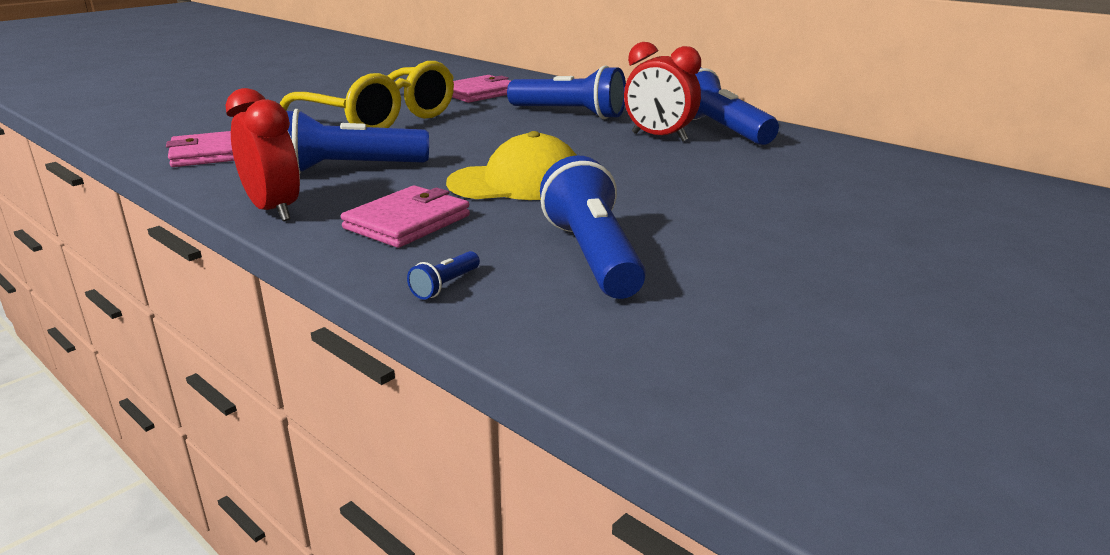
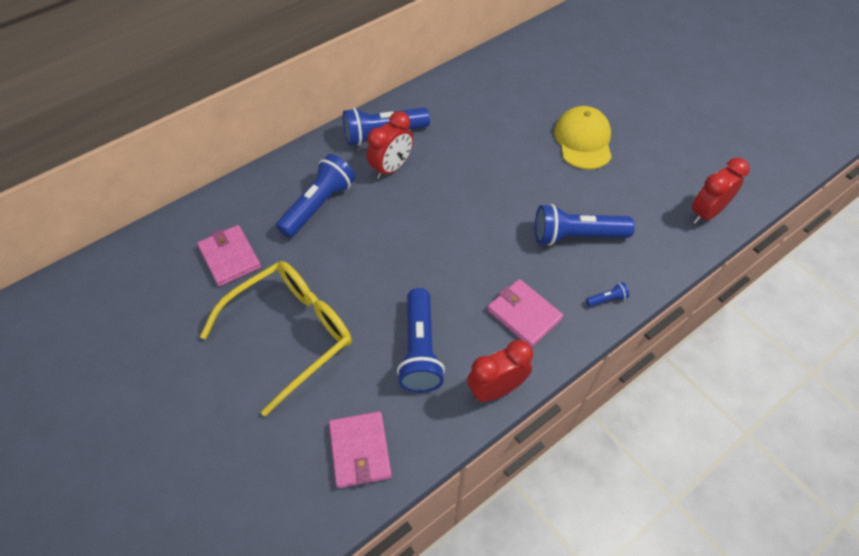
camera: 80 degrees left, 30 degrees up
(445, 286) = (607, 299): blue flashlight -> blue flashlight turned 60 degrees counterclockwise
(517, 182) = (466, 255): yellow cap -> yellow cap (583, 140)
(759, 415) = (706, 213): none -> red clock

→ **What to produce**
Write out each line of the data that holds the string "degrees".

→ **Solution**
camera: 80 degrees left, 30 degrees up
(445, 286) = (607, 299): blue flashlight -> blue flashlight turned 60 degrees counterclockwise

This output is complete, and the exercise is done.